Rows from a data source
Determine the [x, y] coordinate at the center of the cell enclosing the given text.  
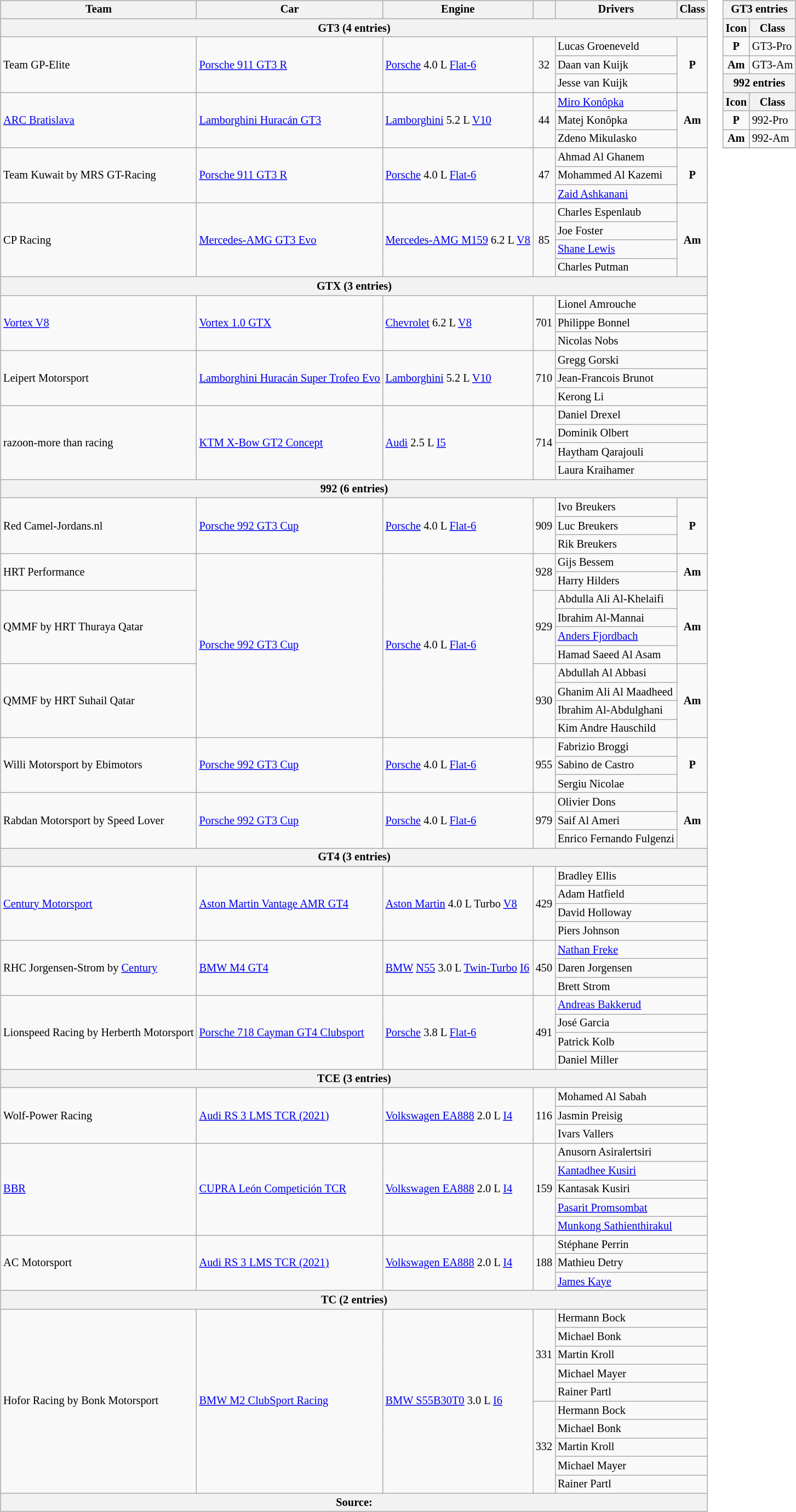
Ibrahim Al-Mannai [616, 618]
GTX (3 entries) [354, 286]
Abdulla Ali Al-Khelaifi [616, 600]
Lamborghini Huracán GT3 [290, 121]
David Holloway [631, 913]
Ivars Vallers [631, 1135]
85 [544, 240]
992 (6 entries) [354, 489]
Nicolas Nobs [631, 341]
CUPRA León Competición TCR [290, 1189]
QMMF by HRT Suhail Qatar [99, 701]
Olivier Dons [616, 803]
32 [544, 65]
Nathan Freke [631, 950]
GT3-Pro [772, 47]
Zdeno Mikulasko [616, 139]
332 [544, 1448]
Rabdan Motorsport by Speed Lover [99, 821]
979 [544, 821]
Porsche 718 Cayman GT4 Clubsport [290, 1033]
GT3 entries [759, 10]
Stéphane Perrin [631, 1245]
Harry Hilders [616, 581]
Mohamed Al Sabah [631, 1097]
Rik Breukers [616, 545]
Dominik Olbert [631, 434]
Haytham Qarajouli [631, 452]
188 [544, 1263]
Jesse van Kuijk [616, 83]
491 [544, 1033]
Team [99, 10]
929 [544, 628]
James Kaye [631, 1282]
Charles Putman [616, 268]
Munkong Sathienthirakul [631, 1227]
Daan van Kuijk [616, 65]
Piers Johnson [631, 931]
116 [544, 1115]
Laura Kraihamer [631, 471]
Engine [458, 10]
Vortex V8 [99, 323]
Porsche 3.8 L Flat-6 [458, 1033]
AC Motorsport [99, 1263]
GT4 (3 entries) [354, 858]
BMW M2 ClubSport Racing [290, 1401]
Lionspeed Racing by Herberth Motorsport [99, 1033]
Leipert Motorsport [99, 378]
Source: [354, 1503]
Team Kuwait by MRS GT-Racing [99, 175]
Kantasak Kusiri [631, 1190]
928 [544, 572]
Car [290, 10]
BBR [99, 1189]
710 [544, 378]
Mercedes-AMG M159 6.2 L V8 [458, 240]
Hamad Saeed Al Asam [616, 655]
Lionel Amrouche [631, 305]
Zaid Ashkanani [616, 194]
Luc Breukers [616, 526]
Anders Fjordbach [616, 637]
Jasmin Preisig [631, 1116]
Adam Hatfield [631, 895]
Audi 2.5 L I5 [458, 443]
44 [544, 121]
Daniel Miller [631, 1061]
Chevrolet 6.2 L V8 [458, 323]
Mohammed Al Kazemi [616, 176]
Ibrahim Al-Abdulghani [616, 711]
Ghanim Ali Al Maadheed [616, 692]
Sabino de Castro [616, 766]
930 [544, 701]
GT3-Am [772, 65]
47 [544, 175]
razoon-more than racing [99, 443]
Drivers [616, 10]
701 [544, 323]
Andreas Bakkerud [631, 1005]
Pasarit Promsombat [631, 1208]
José Garcia [631, 1024]
450 [544, 969]
Philippe Bonnel [631, 323]
HRT Performance [99, 572]
Kim Andre Hauschild [616, 729]
Enrico Fernando Fulgenzi [616, 839]
CP Racing [99, 240]
Joe Foster [616, 231]
992-Pro [772, 121]
Jean-Francois Brunot [631, 379]
992-Am [772, 139]
Anusorn Asiralertsiri [631, 1153]
Kerong Li [631, 397]
429 [544, 904]
714 [544, 443]
Gregg Gorski [631, 360]
Fabrizio Broggi [616, 747]
BMW N55 3.0 L Twin-Turbo I6 [458, 969]
TCE (3 entries) [354, 1079]
909 [544, 526]
Bradley Ellis [631, 876]
Mercedes-AMG GT3 Evo [290, 240]
Ivo Breukers [616, 507]
Lamborghini Huracán Super Trofeo Evo [290, 378]
Aston Martin Vantage AMR GT4 [290, 904]
Miro Konôpka [616, 102]
Hofor Racing by Bonk Motorsport [99, 1401]
Aston Martin 4.0 L Turbo V8 [458, 904]
331 [544, 1355]
992 entries [759, 83]
ARC Bratislava [99, 121]
Brett Strom [631, 987]
Daniel Drexel [631, 415]
Red Camel-Jordans.nl [99, 526]
Willi Motorsport by Ebimotors [99, 766]
BMW S55B30T0 3.0 L I6 [458, 1401]
159 [544, 1189]
Charles Espenlaub [616, 213]
Daren Jorgensen [631, 969]
Abdullah Al Abbasi [616, 673]
Kantadhee Kusiri [631, 1171]
QMMF by HRT Thuraya Qatar [99, 628]
Mathieu Detry [631, 1263]
RHC Jorgensen-Strom by Century [99, 969]
Shane Lewis [616, 249]
Saif Al Ameri [616, 821]
Matej Konôpka [616, 121]
KTM X-Bow GT2 Concept [290, 443]
Century Motorsport [99, 904]
955 [544, 766]
BMW M4 GT4 [290, 969]
Wolf-Power Racing [99, 1115]
Vortex 1.0 GTX [290, 323]
Ahmad Al Ghanem [616, 157]
Sergiu Nicolae [616, 784]
Team GP-Elite [99, 65]
Gijs Bessem [616, 563]
Patrick Kolb [631, 1042]
Lucas Groeneveld [616, 47]
GT3 (4 entries) [354, 28]
TC (2 entries) [354, 1301]
Pinpoint the cell where the given text exists, returning its [x, y] midpoint coordinate. 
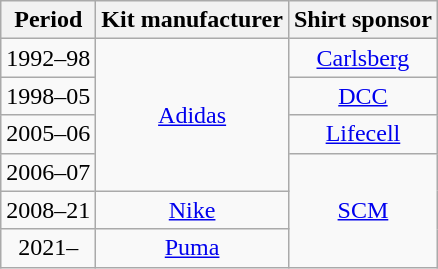
Adidas [192, 115]
Puma [192, 248]
2021– [48, 248]
SCM [362, 210]
Shirt sponsor [362, 20]
1998–05 [48, 96]
2006–07 [48, 172]
1992–98 [48, 58]
Carlsberg [362, 58]
Kit manufacturer [192, 20]
2005–06 [48, 134]
Nike [192, 210]
Period [48, 20]
DCC [362, 96]
2008–21 [48, 210]
Lifecell [362, 134]
Search for the cell housing the specified text and yield its (x, y) center coordinate. 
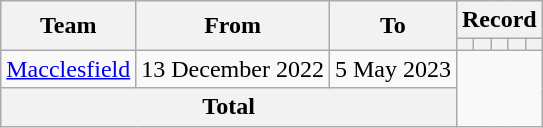
From (233, 26)
13 December 2022 (233, 69)
Team (68, 26)
Macclesfield (68, 69)
Record (499, 20)
Total (229, 107)
To (392, 26)
5 May 2023 (392, 69)
Find where the given text appears and provide that cell's center as [X, Y] coordinate. 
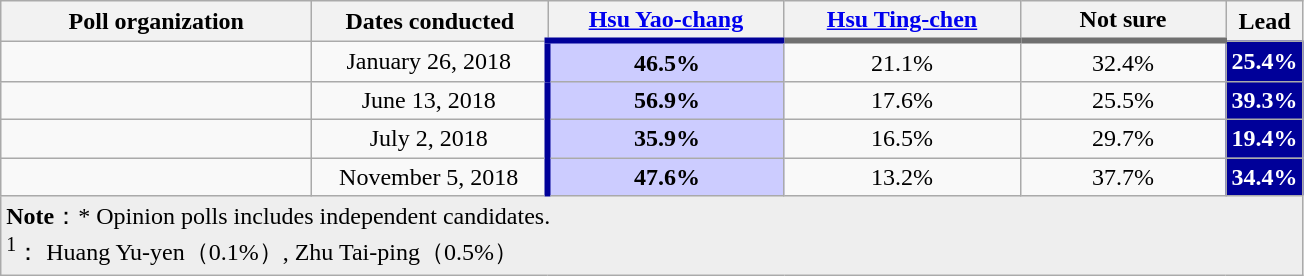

- _What is expected_: Quote every line of the rows above verbatim, leaving out the picture lines.

- _Response_:
Determine the [x, y] coordinate at the center of the cell enclosing the given text.  
Ibrahim Al-Mannai [616, 618]
GTX (3 entries) [354, 286]
Abdulla Ali Al-Khelaifi [616, 600]
Lamborghini Huracán GT3 [290, 121]
David Holloway [631, 913]
Ivars Vallers [631, 1135]
85 [544, 240]
992 (6 entries) [354, 489]
Nicolas Nobs [631, 341]
CUPRA León Competición TCR [290, 1189]
QMMF by HRT Suhail Qatar [99, 701]
Olivier Dons [616, 803]
32 [544, 65]
Nathan Freke [631, 950]
GT3-Pro [772, 47]
Zdeno Mikulasko [616, 139]
332 [544, 1448]
Rabdan Motorsport by Speed Lover [99, 821]
979 [544, 821]
Porsche 718 Cayman GT4 Clubsport [290, 1033]
GT3 entries [759, 10]
Stéphane Perrin [631, 1245]
Harry Hilders [616, 581]
Mohamed Al Sabah [631, 1097]
Rik Breukers [616, 545]
Dominik Olbert [631, 434]
Haytham Qarajouli [631, 452]
188 [544, 1263]
Jesse van Kuijk [616, 83]
491 [544, 1033]
Team [99, 10]
929 [544, 628]
James Kaye [631, 1282]
Charles Putman [616, 268]
Munkong Sathienthirakul [631, 1227]
Daan van Kuijk [616, 65]
Piers Johnson [631, 931]
116 [544, 1115]
Laura Kraihamer [631, 471]
Engine [458, 10]
Vortex V8 [99, 323]
Porsche 3.8 L Flat-6 [458, 1033]
AC Motorsport [99, 1263]
GT4 (3 entries) [354, 858]
BMW M2 ClubSport Racing [290, 1401]
Lionspeed Racing by Herberth Motorsport [99, 1033]
Leipert Motorsport [99, 378]
Source: [354, 1503]
Team Kuwait by MRS GT-Racing [99, 175]
Kantasak Kusiri [631, 1190]
928 [544, 572]
Car [290, 10]
BBR [99, 1189]
710 [544, 378]
Mercedes-AMG M159 6.2 L V8 [458, 240]
Hamad Saeed Al Asam [616, 655]
Lionel Amrouche [631, 305]
Zaid Ashkanani [616, 194]
Luc Breukers [616, 526]
Anders Fjordbach [616, 637]
Jasmin Preisig [631, 1116]
Adam Hatfield [631, 895]
Audi 2.5 L I5 [458, 443]
44 [544, 121]
Daniel Miller [631, 1061]
Chevrolet 6.2 L V8 [458, 323]
Mohammed Al Kazemi [616, 176]
Ibrahim Al-Abdulghani [616, 711]
Ghanim Ali Al Maadheed [616, 692]
Sabino de Castro [616, 766]
930 [544, 701]
GT3-Am [772, 65]
47 [544, 175]
razoon-more than racing [99, 443]
Drivers [616, 10]
701 [544, 323]
Andreas Bakkerud [631, 1005]
Pasarit Promsombat [631, 1208]
José Garcia [631, 1024]
450 [544, 969]
Philippe Bonnel [631, 323]
HRT Performance [99, 572]
Kim Andre Hauschild [616, 729]
Enrico Fernando Fulgenzi [616, 839]
CP Racing [99, 240]
Joe Foster [616, 231]
992-Pro [772, 121]
Jean-Francois Brunot [631, 379]
992-Am [772, 139]
Anusorn Asiralertsiri [631, 1153]
Kerong Li [631, 397]
429 [544, 904]
714 [544, 443]
Gregg Gorski [631, 360]
Fabrizio Broggi [616, 747]
BMW N55 3.0 L Twin-Turbo I6 [458, 969]
TCE (3 entries) [354, 1079]
909 [544, 526]
Bradley Ellis [631, 876]
Mercedes-AMG GT3 Evo [290, 240]
Ivo Breukers [616, 507]
Lamborghini Huracán Super Trofeo Evo [290, 378]
Aston Martin Vantage AMR GT4 [290, 904]
Miro Konôpka [616, 102]
Hofor Racing by Bonk Motorsport [99, 1401]
Aston Martin 4.0 L Turbo V8 [458, 904]
331 [544, 1355]
992 entries [759, 83]
ARC Bratislava [99, 121]
Brett Strom [631, 987]
Daniel Drexel [631, 415]
Red Camel-Jordans.nl [99, 526]
Willi Motorsport by Ebimotors [99, 766]
BMW S55B30T0 3.0 L I6 [458, 1401]
159 [544, 1189]
Charles Espenlaub [616, 213]
Daren Jorgensen [631, 969]
Abdullah Al Abbasi [616, 673]
Kantadhee Kusiri [631, 1171]
QMMF by HRT Thuraya Qatar [99, 628]
Mathieu Detry [631, 1263]
RHC Jorgensen-Strom by Century [99, 969]
Shane Lewis [616, 249]
Saif Al Ameri [616, 821]
Matej Konôpka [616, 121]
KTM X-Bow GT2 Concept [290, 443]
Century Motorsport [99, 904]
955 [544, 766]
BMW M4 GT4 [290, 969]
Wolf-Power Racing [99, 1115]
Vortex 1.0 GTX [290, 323]
Ahmad Al Ghanem [616, 157]
Sergiu Nicolae [616, 784]
Team GP-Elite [99, 65]
Gijs Bessem [616, 563]
Patrick Kolb [631, 1042]
Lucas Groeneveld [616, 47]
GT3 (4 entries) [354, 28]
TC (2 entries) [354, 1301]
Pinpoint the cell where the given text exists, returning its [x, y] midpoint coordinate. 
Adidas [192, 115]
Puma [192, 248]
2021– [48, 248]
SCM [362, 210]
Shirt sponsor [362, 20]
1998–05 [48, 96]
2006–07 [48, 172]
1992–98 [48, 58]
Carlsberg [362, 58]
Kit manufacturer [192, 20]
2005–06 [48, 134]
Nike [192, 210]
Period [48, 20]
DCC [362, 96]
2008–21 [48, 210]
Lifecell [362, 134]
Search for the cell housing the specified text and yield its (x, y) center coordinate. 
From (233, 26)
13 December 2022 (233, 69)
Team (68, 26)
Macclesfield (68, 69)
Record (499, 20)
Total (229, 107)
To (392, 26)
5 May 2023 (392, 69)
Find where the given text appears and provide that cell's center as [X, Y] coordinate. 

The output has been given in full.